● Task statement: Return, character for character, the lines from the one bearing "AUDIO pin RX: D11 -> D7" through the end of the material. Omit everything before that line.

● Data provided:

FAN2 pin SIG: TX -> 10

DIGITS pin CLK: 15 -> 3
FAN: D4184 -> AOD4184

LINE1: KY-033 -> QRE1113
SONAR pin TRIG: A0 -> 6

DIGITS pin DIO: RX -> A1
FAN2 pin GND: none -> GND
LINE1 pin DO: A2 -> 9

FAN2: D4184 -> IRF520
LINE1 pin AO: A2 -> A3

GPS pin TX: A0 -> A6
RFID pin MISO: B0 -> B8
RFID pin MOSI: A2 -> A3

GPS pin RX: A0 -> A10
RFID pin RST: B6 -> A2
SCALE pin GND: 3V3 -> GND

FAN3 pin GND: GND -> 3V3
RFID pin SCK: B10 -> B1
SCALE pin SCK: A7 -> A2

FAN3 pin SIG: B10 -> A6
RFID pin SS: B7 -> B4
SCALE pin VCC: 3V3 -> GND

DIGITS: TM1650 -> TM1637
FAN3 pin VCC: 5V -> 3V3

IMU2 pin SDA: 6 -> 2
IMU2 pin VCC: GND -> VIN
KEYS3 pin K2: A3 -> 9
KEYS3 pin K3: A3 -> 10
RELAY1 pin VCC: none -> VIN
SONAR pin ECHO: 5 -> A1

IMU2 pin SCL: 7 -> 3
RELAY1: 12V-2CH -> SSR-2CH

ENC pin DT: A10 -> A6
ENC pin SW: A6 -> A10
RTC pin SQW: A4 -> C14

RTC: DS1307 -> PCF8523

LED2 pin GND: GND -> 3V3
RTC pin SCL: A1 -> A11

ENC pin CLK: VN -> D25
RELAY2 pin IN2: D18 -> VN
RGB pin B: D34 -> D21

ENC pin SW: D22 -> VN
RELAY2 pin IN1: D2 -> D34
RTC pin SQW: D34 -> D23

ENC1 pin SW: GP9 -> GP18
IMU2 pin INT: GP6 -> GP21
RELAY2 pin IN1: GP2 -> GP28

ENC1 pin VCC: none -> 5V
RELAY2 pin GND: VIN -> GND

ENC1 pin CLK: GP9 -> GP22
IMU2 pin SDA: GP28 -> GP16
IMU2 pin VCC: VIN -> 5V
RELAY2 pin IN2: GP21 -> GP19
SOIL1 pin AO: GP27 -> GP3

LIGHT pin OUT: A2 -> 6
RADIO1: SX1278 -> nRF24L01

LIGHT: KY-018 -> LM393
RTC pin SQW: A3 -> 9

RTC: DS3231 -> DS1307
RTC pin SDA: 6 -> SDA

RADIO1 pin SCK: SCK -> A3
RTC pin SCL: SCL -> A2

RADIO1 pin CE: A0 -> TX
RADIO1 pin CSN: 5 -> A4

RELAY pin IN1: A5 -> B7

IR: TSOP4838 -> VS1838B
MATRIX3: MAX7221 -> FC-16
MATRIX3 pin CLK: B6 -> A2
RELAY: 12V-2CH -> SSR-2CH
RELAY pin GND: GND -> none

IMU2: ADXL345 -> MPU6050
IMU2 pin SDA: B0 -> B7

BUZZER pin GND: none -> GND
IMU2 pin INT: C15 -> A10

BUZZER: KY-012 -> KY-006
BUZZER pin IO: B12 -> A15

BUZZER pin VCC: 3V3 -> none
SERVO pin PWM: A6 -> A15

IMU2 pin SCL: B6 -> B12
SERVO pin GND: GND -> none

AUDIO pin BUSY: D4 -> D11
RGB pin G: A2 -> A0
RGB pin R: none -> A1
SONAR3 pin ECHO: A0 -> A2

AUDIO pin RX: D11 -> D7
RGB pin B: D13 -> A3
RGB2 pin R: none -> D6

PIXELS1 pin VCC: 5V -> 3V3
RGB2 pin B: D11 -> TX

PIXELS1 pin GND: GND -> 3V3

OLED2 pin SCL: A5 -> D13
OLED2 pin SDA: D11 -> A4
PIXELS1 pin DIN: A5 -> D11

● Answer box:
AUDIO pin RX: D11 -> D7
RGB pin B: D13 -> A3
RGB2 pin R: none -> D6

PIXELS1 pin VCC: 5V -> 3V3
RGB2 pin B: D11 -> TX

PIXELS1 pin GND: GND -> 3V3

OLED2 pin SCL: A5 -> D13
OLED2 pin SDA: D11 -> A4
PIXELS1 pin DIN: A5 -> D11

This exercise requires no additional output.